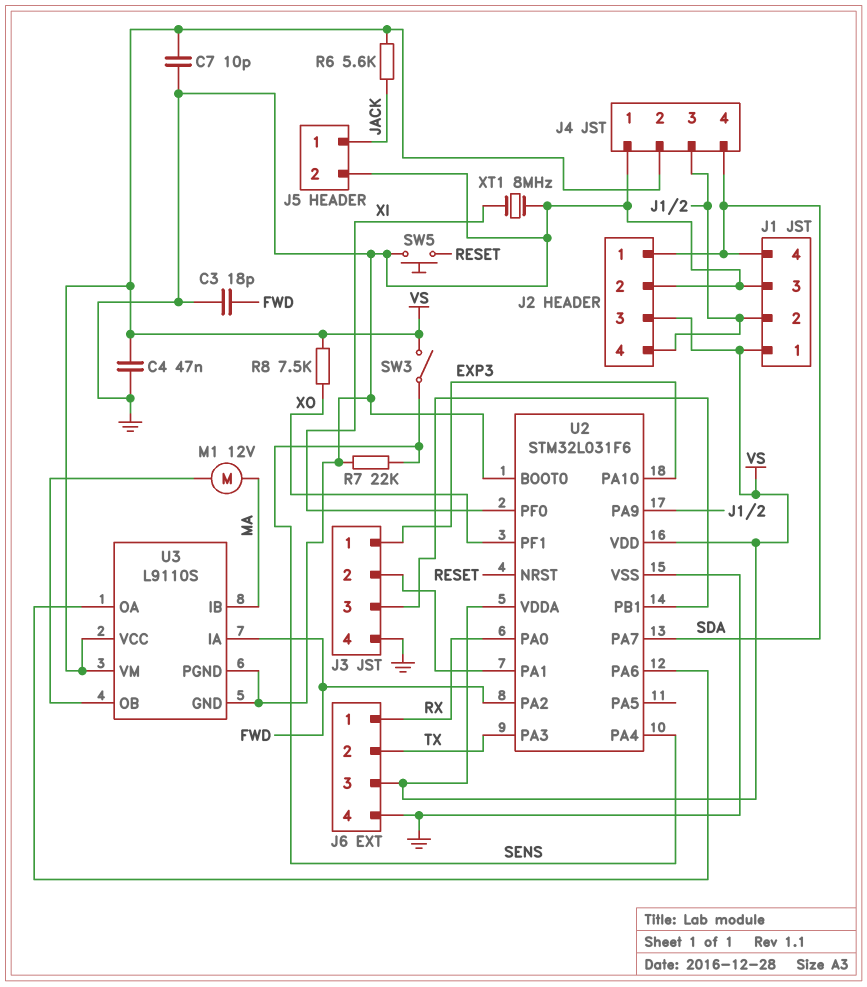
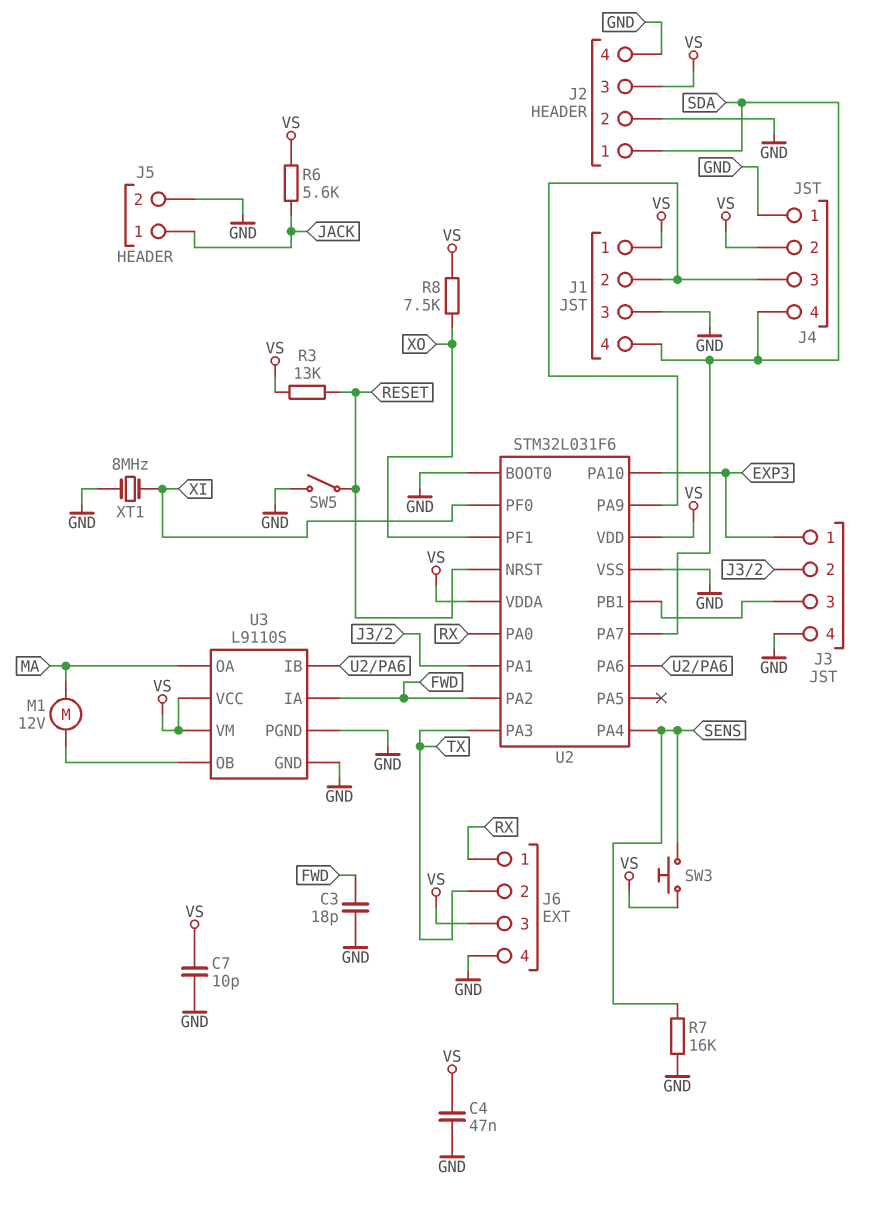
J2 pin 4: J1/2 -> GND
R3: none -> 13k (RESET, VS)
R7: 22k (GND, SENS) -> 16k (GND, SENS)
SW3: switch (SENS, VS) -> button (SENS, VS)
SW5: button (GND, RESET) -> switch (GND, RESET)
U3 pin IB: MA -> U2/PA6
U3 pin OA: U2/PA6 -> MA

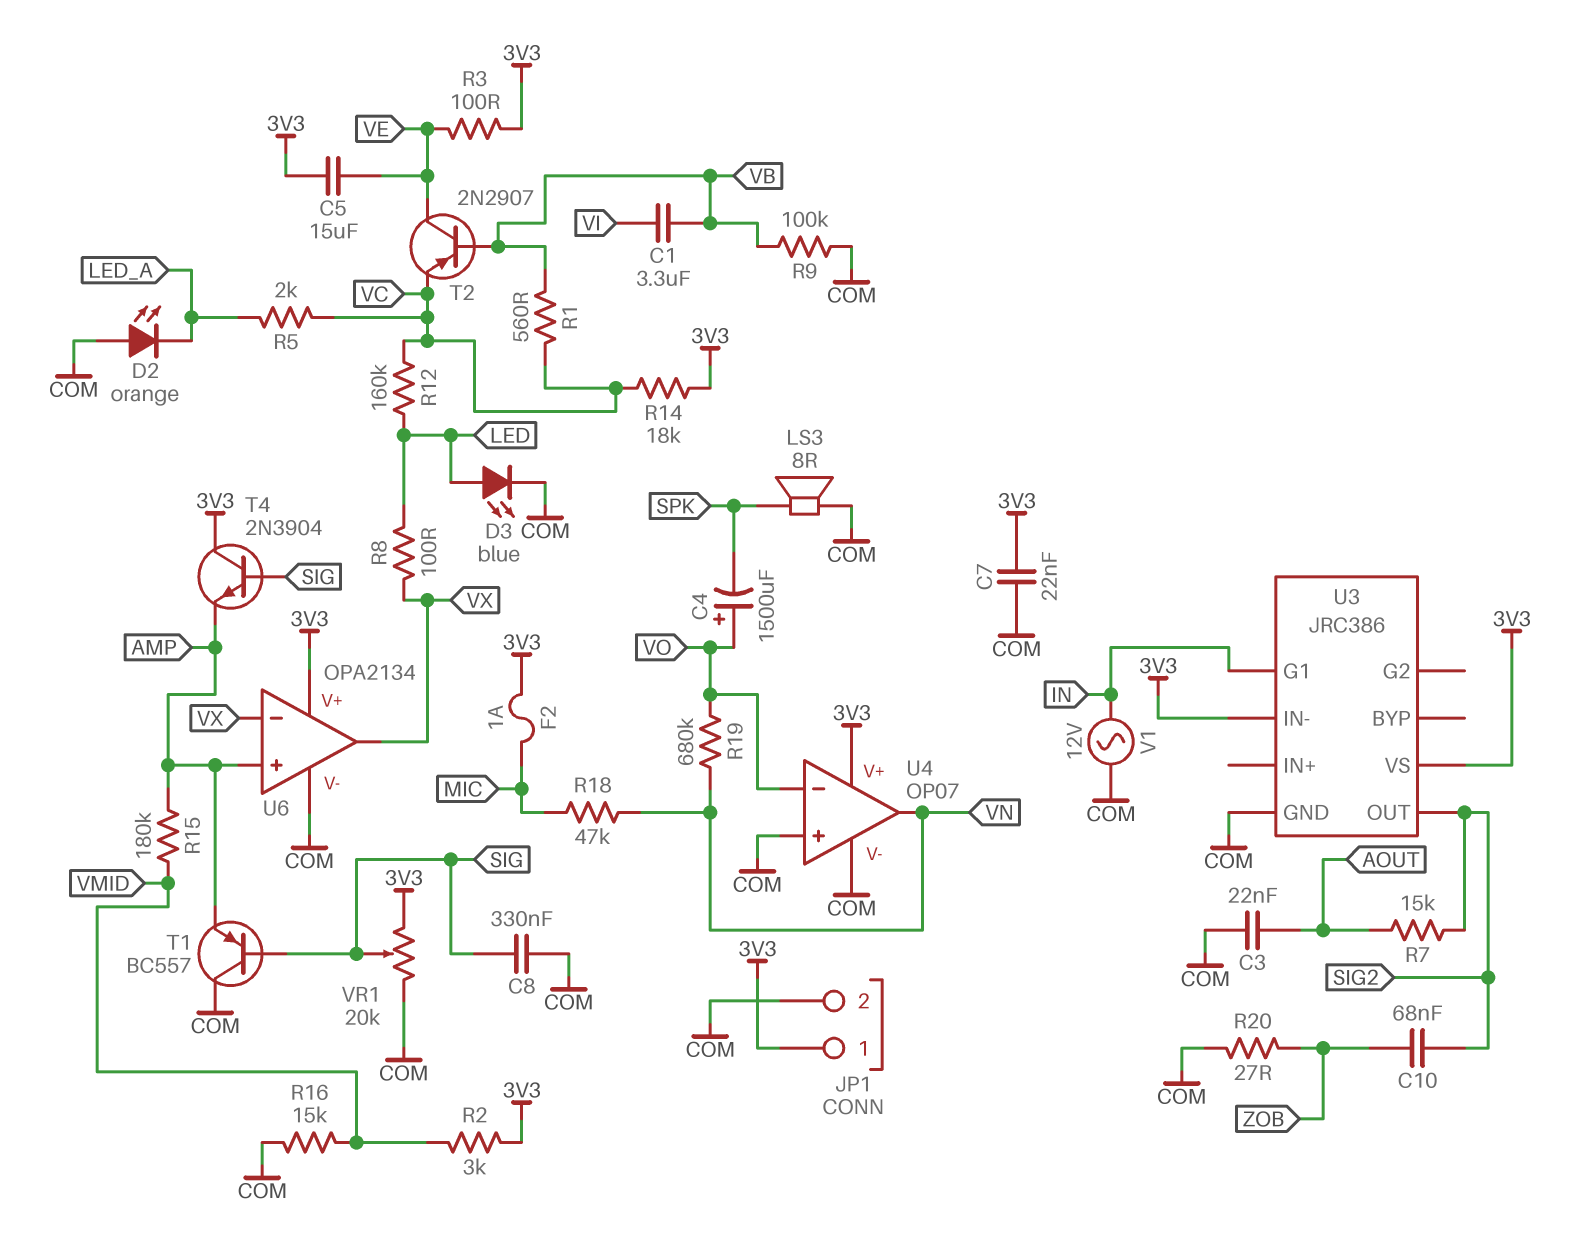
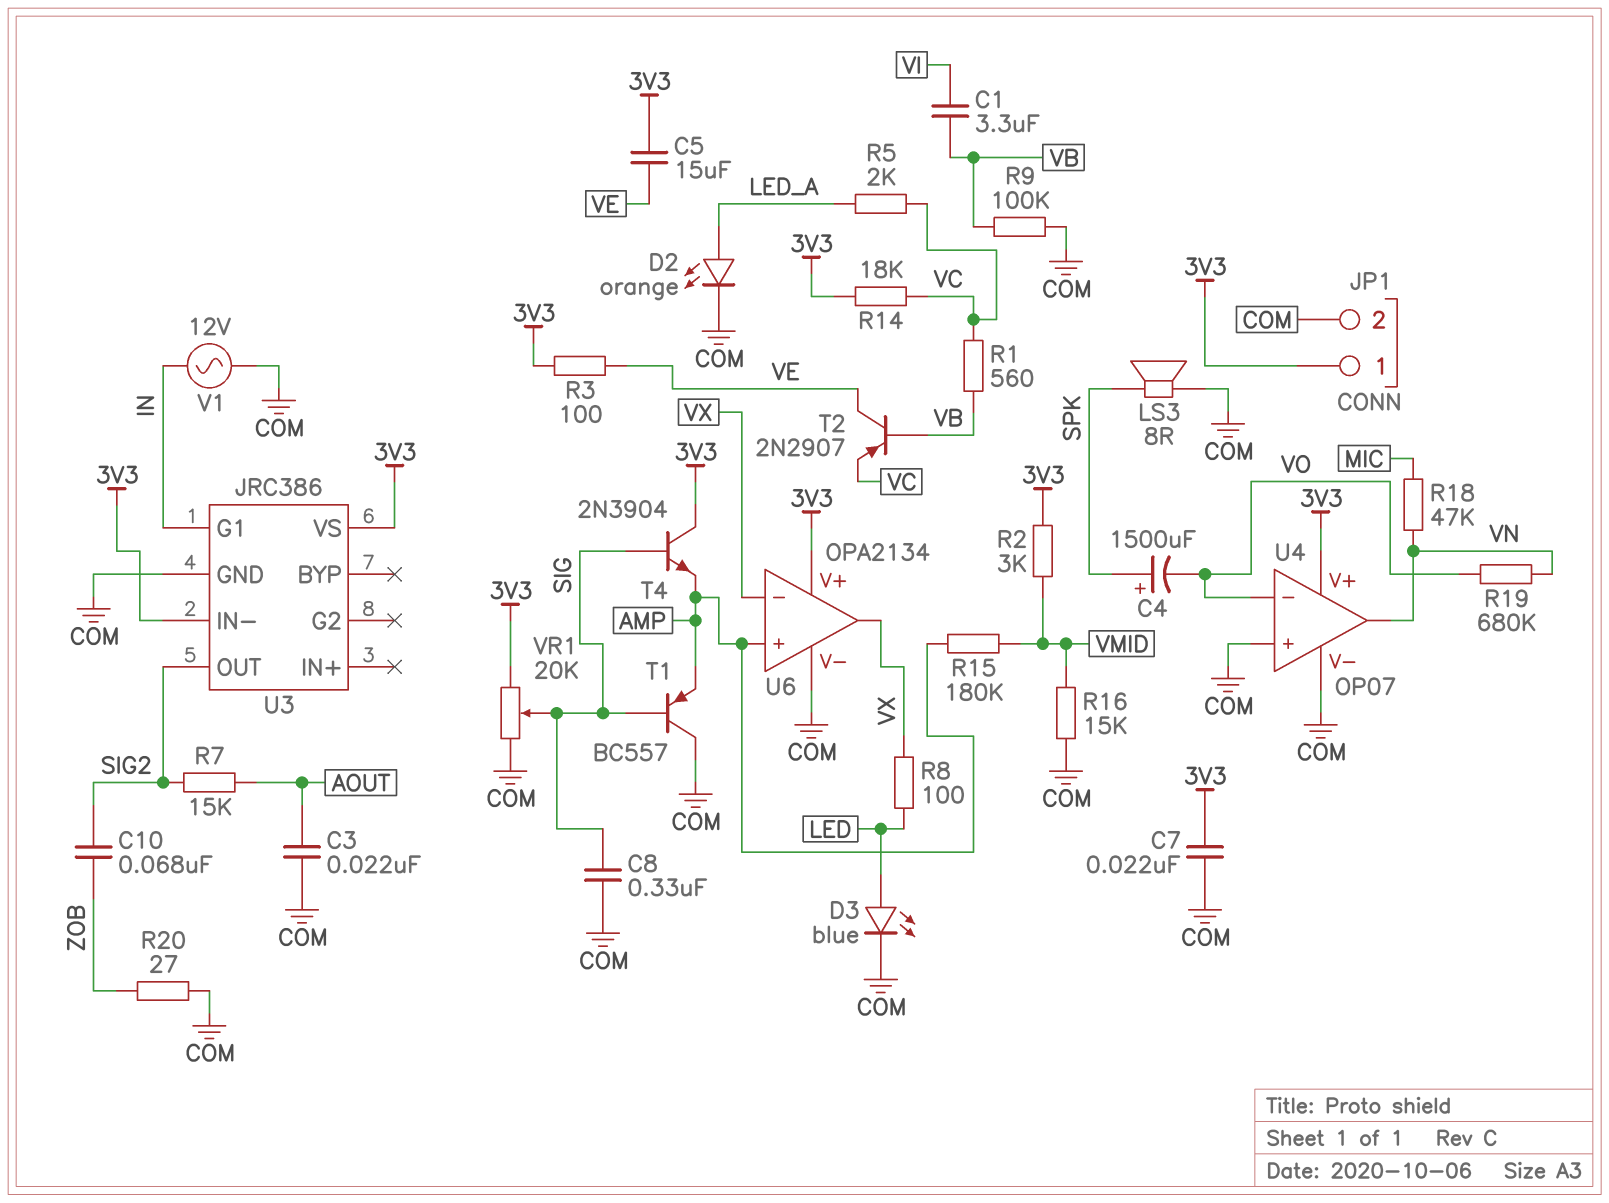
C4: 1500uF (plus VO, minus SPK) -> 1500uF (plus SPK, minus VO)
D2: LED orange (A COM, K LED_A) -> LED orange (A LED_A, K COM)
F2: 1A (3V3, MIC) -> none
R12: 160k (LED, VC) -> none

= = = =

## YOUR OBJECTIVE:
Set aside each line above that includes the string "button" and report it.

## FINAL ANSWER:
SW3: switch (SENS, VS) -> button (SENS, VS)
SW5: button (GND, RESET) -> switch (GND, RESET)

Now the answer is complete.